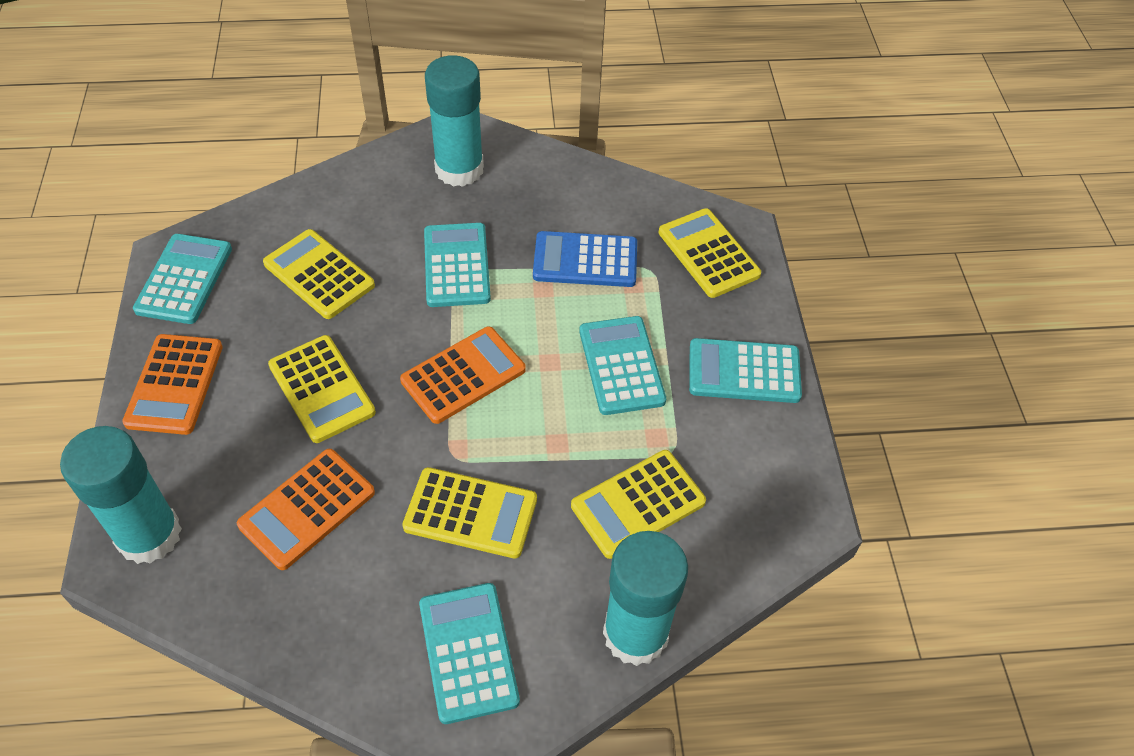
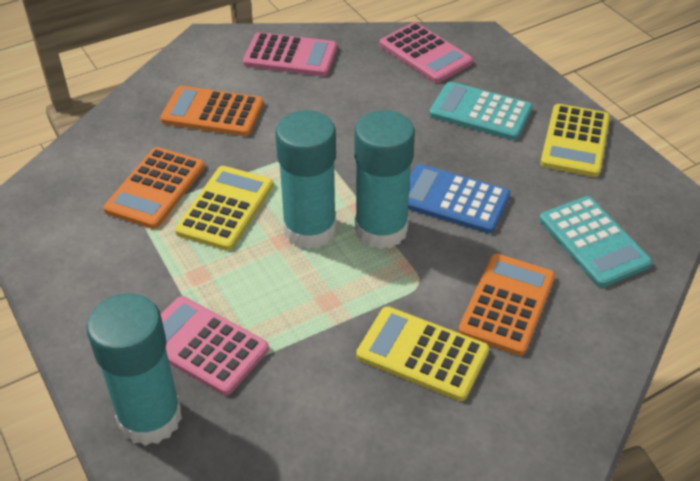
pink calculator: 0 -> 3
turquoise calculator: 5 -> 2
yellow calculator: 5 -> 3

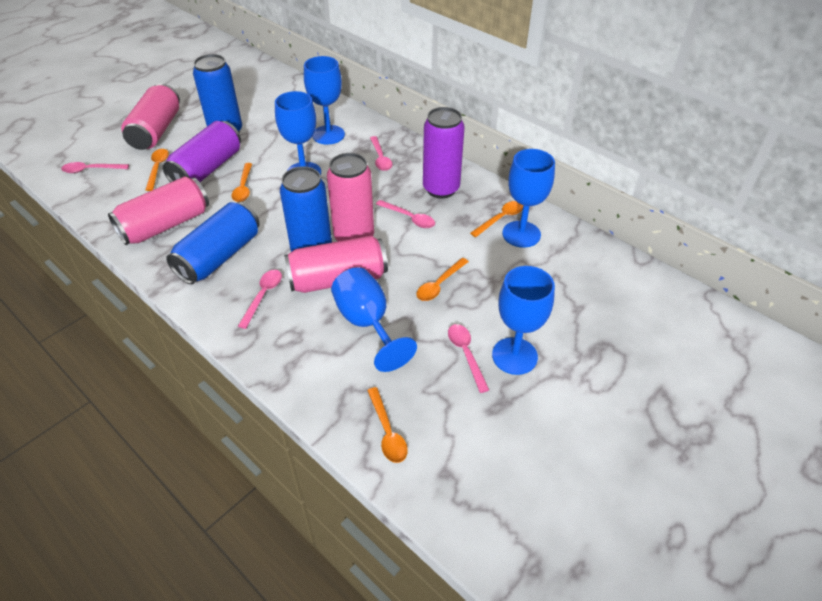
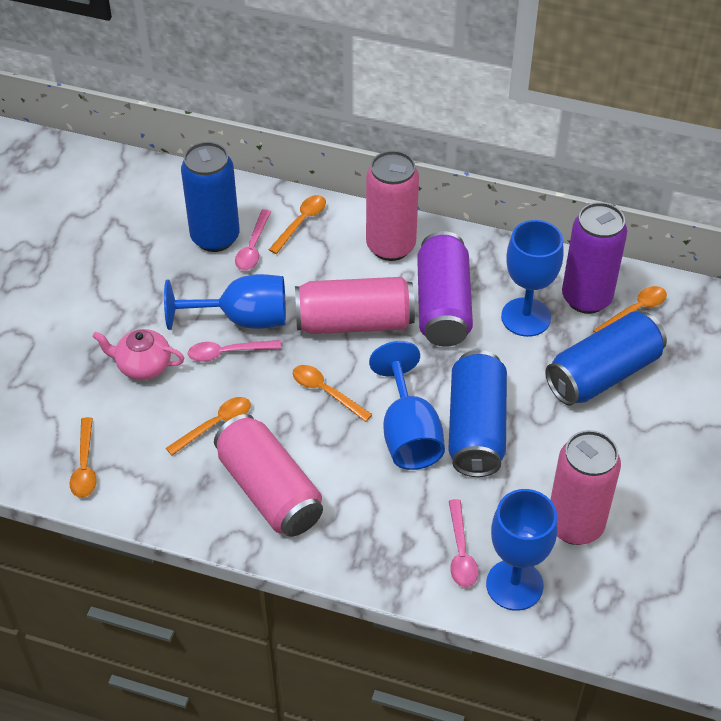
blue goblet: 5 -> 4
pink spoon: 5 -> 3
pink teapot: 0 -> 1

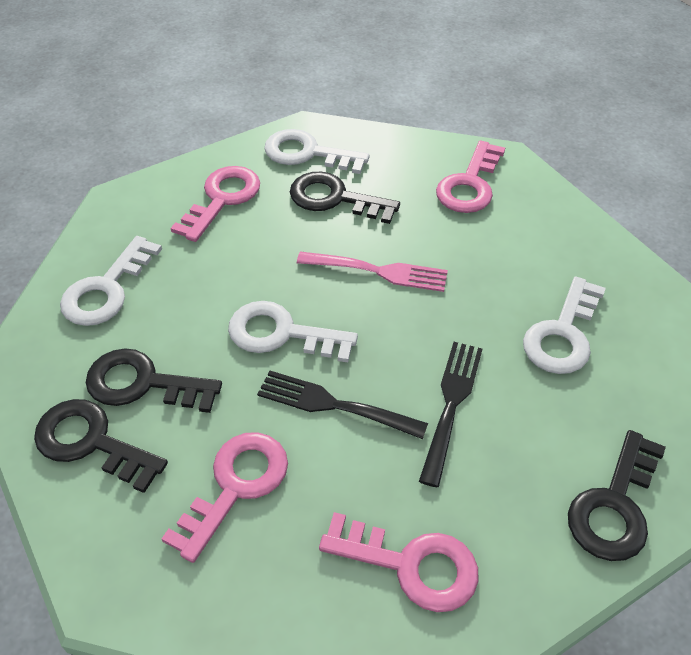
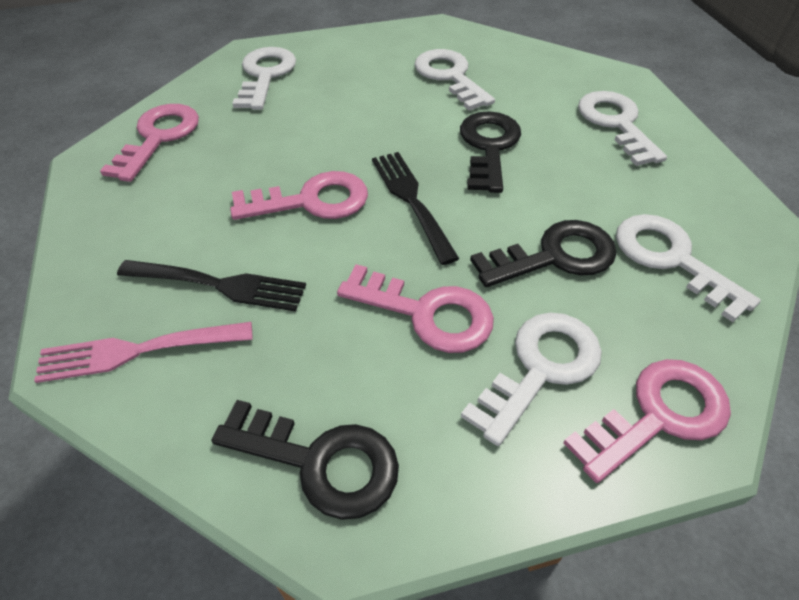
black key: 4 -> 3
white key: 4 -> 5

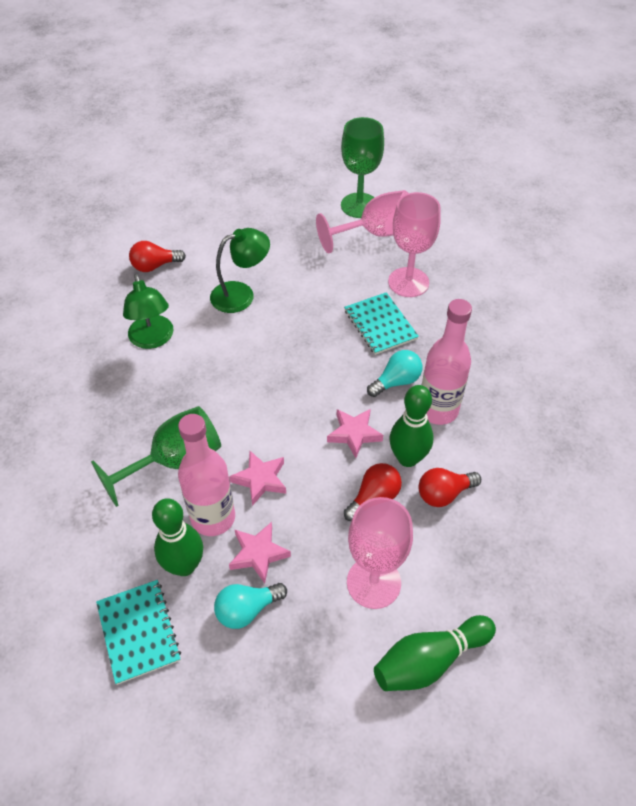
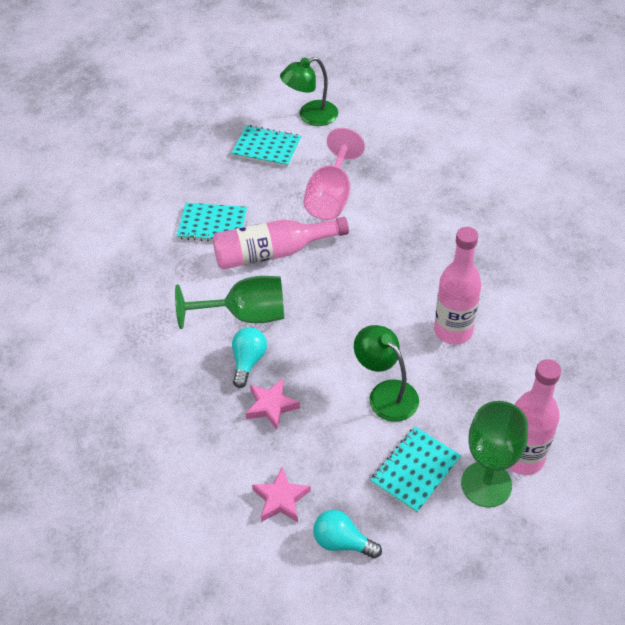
green bowling pin: 3 -> 0
pink bottle: 2 -> 3
pink goblet: 3 -> 1
pink star: 3 -> 2
red light bulb: 3 -> 0
turquoise notebook: 2 -> 3

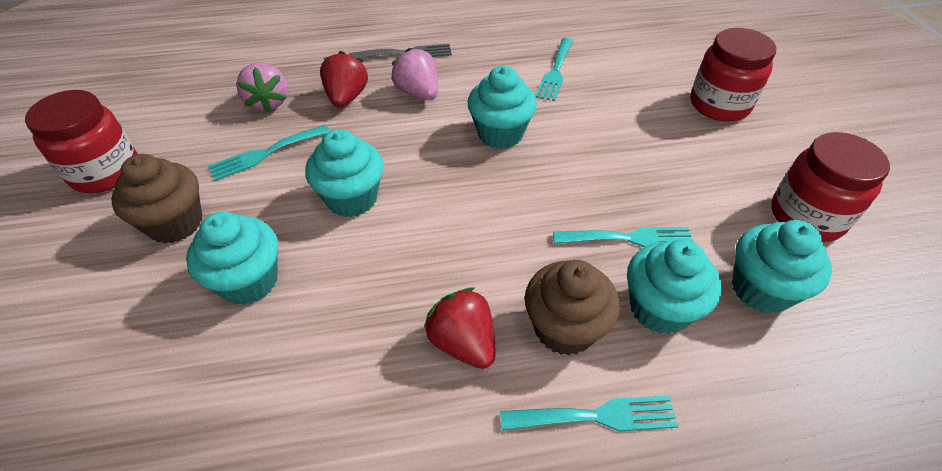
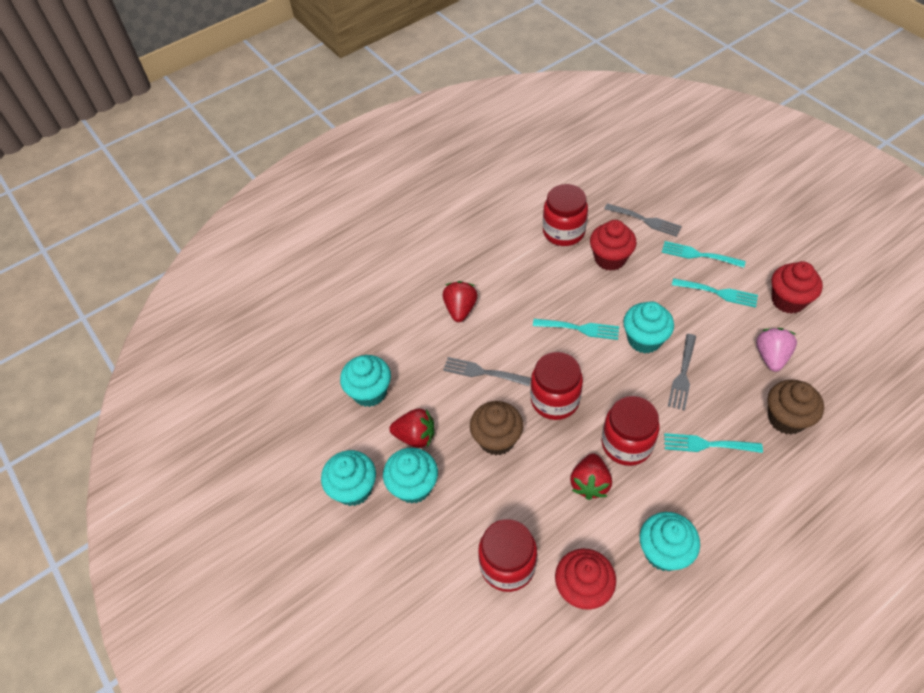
grey fork: 1 -> 3
pink strawberry: 2 -> 1
red cupcake: 0 -> 3
red jar: 3 -> 4
red strawberry: 2 -> 3

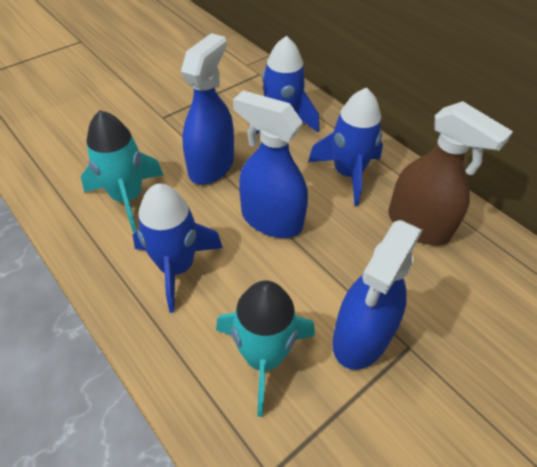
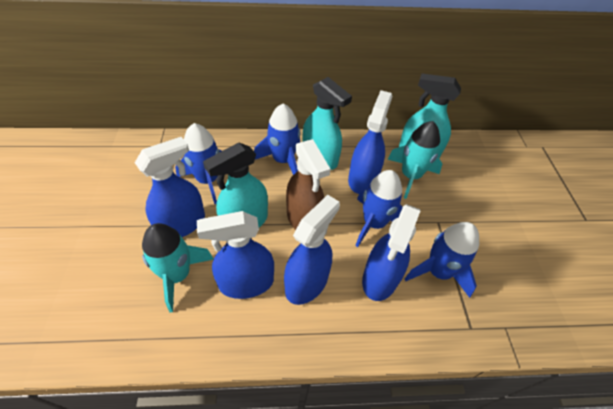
blue rocket: 3 -> 4
blue spray bottle: 3 -> 5
turquoise spray bottle: 0 -> 3

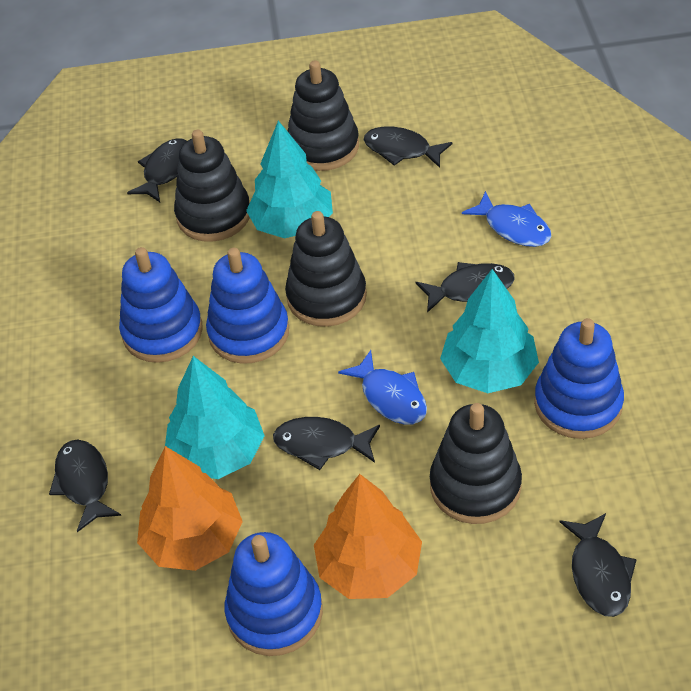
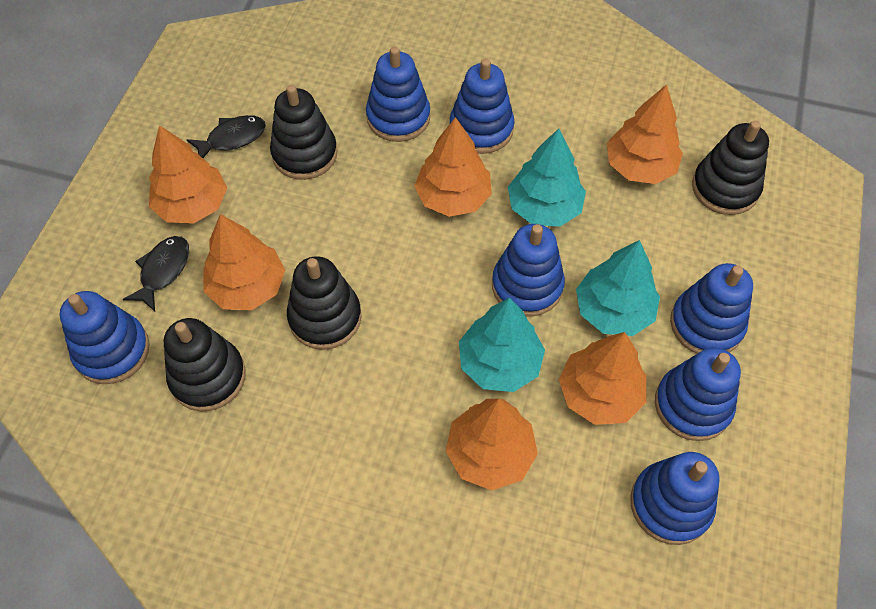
black fish: 6 -> 2
blue fish: 2 -> 0
blue stacking toy: 4 -> 7
orange tree: 2 -> 6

━━━━━━

• YOUR GOAL: The answer must be every line of the records that contains the word "blue".

• WRITTEN ANSWER:
blue goblet: 5 -> 4
blue rocket: 3 -> 4
blue spray bottle: 3 -> 5
blue fish: 2 -> 0
blue stacking toy: 4 -> 7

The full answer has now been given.